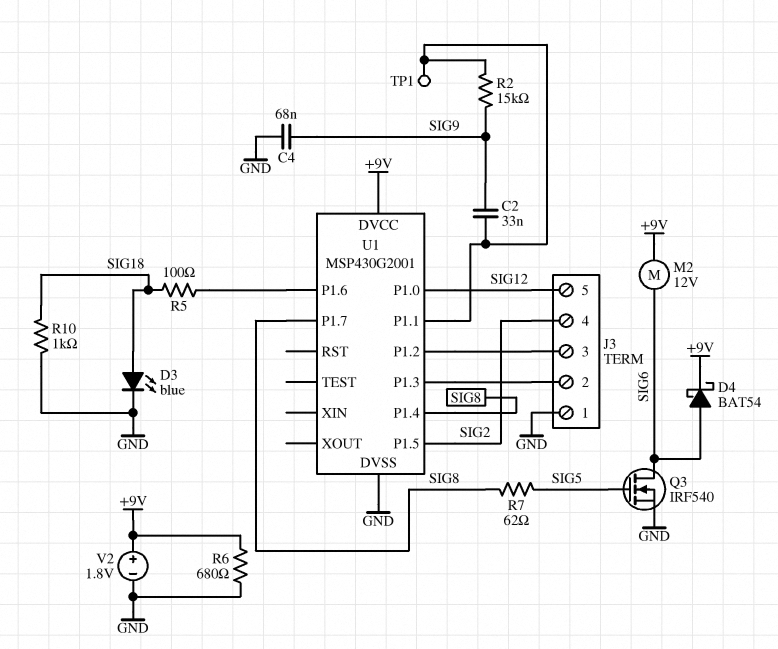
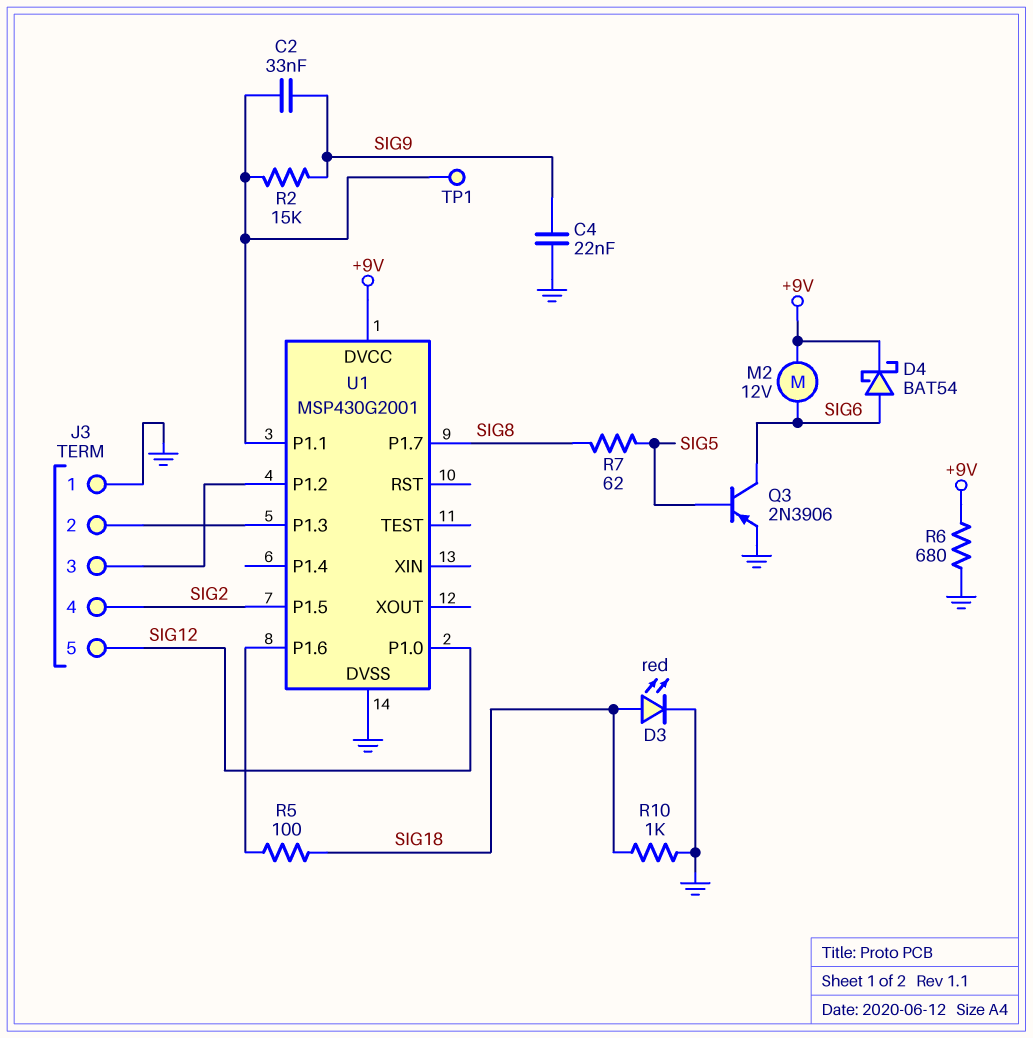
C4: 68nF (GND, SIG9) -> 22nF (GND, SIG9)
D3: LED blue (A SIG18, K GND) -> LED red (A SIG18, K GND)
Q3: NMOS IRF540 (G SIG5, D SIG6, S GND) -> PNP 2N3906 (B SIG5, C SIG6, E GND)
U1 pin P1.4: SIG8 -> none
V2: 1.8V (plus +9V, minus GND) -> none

_PROBLEM DETAILS_:
Search the material above for "none". Copy each line that has it.

_EXPECTED ANSWER_:
U1 pin P1.4: SIG8 -> none
V2: 1.8V (plus +9V, minus GND) -> none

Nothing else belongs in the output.